## EXERCISE INSTRUCTIONS
Copy every line of the material below that contains the word "toilet". Only matches with the same uppercase and lowercase letters count.

+++

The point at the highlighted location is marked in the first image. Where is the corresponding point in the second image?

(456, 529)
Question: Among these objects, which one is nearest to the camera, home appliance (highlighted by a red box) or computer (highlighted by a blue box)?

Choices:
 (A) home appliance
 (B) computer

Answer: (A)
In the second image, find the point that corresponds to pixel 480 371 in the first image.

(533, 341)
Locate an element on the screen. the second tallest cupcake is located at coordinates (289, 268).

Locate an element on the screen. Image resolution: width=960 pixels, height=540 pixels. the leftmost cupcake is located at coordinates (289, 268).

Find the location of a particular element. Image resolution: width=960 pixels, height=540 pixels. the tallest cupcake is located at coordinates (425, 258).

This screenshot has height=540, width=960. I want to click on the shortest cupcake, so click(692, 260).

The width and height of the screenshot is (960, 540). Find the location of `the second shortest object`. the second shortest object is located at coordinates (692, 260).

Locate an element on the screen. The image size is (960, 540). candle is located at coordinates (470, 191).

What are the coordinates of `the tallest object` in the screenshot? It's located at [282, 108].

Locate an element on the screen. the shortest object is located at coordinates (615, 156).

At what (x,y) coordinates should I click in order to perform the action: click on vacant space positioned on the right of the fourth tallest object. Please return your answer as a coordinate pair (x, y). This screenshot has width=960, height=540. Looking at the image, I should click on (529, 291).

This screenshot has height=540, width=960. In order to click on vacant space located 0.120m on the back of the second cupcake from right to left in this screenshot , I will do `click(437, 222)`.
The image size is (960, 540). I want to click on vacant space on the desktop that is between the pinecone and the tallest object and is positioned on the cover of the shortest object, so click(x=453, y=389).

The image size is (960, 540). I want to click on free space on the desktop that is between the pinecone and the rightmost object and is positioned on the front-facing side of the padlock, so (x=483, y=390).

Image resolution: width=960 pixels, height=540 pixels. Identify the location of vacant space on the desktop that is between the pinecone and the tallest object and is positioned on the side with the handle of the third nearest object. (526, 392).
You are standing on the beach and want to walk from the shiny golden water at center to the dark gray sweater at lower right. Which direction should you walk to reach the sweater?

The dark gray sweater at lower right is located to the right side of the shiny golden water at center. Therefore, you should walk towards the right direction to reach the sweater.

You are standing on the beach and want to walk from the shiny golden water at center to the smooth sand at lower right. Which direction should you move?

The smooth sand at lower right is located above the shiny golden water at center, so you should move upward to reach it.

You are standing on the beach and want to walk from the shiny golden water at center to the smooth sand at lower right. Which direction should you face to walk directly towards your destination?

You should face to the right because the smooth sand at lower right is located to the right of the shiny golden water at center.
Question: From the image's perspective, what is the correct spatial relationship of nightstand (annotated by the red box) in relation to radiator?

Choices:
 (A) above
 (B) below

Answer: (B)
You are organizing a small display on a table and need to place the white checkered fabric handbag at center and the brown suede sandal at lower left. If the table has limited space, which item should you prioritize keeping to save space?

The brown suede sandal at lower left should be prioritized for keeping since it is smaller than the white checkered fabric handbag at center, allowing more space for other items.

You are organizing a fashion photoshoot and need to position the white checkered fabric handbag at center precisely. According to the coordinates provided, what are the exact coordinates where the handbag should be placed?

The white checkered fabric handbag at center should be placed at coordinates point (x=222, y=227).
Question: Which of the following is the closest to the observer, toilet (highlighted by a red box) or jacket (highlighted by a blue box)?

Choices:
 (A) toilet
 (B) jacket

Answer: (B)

+++

## RESULT OF THIS EXERCISE
Question: Which of the following is the closest to the observer, toilet (highlighted by a red box) or jacket (highlighted by a blue box)?
 (A) toilet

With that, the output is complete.